■ **Required work**:
Reproduce the listing in full. Omit the pictures.

■ **Source material**:

-------------------------

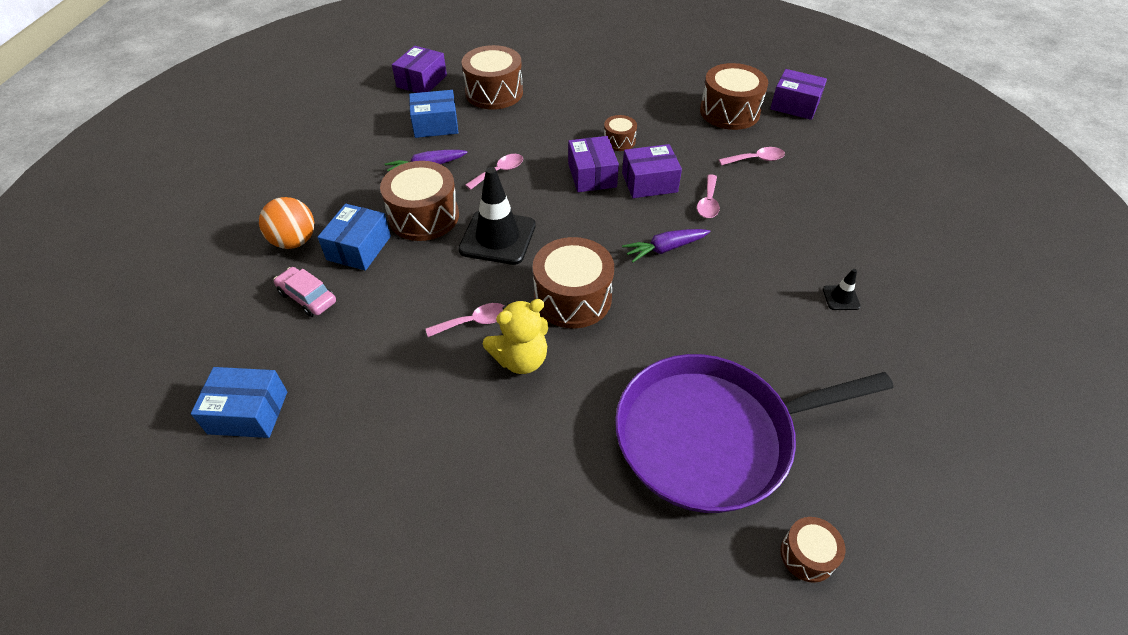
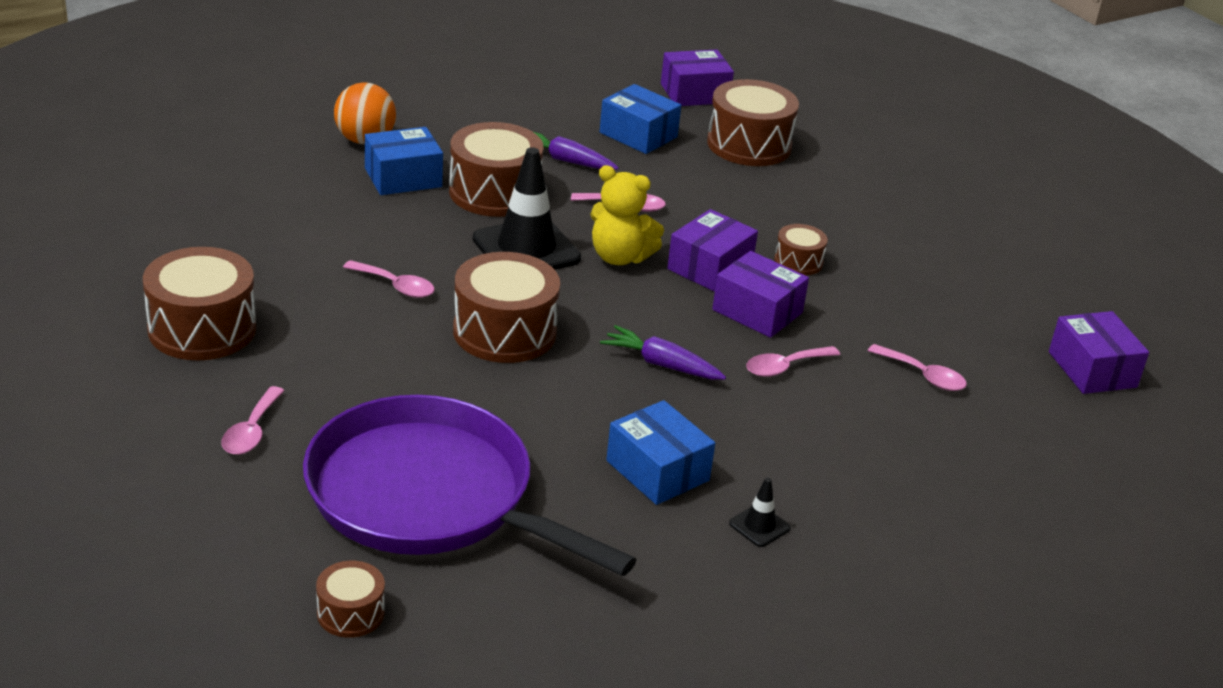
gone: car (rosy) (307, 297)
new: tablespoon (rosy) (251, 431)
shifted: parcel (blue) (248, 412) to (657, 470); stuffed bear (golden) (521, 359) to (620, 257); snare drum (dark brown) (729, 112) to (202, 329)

-------------------------

■ **Task output**:
gone: car (rosy) (307, 297)
new: tablespoon (rosy) (251, 431)
shifted: parcel (blue) (248, 412) to (657, 470); stuffed bear (golden) (521, 359) to (620, 257); snare drum (dark brown) (729, 112) to (202, 329)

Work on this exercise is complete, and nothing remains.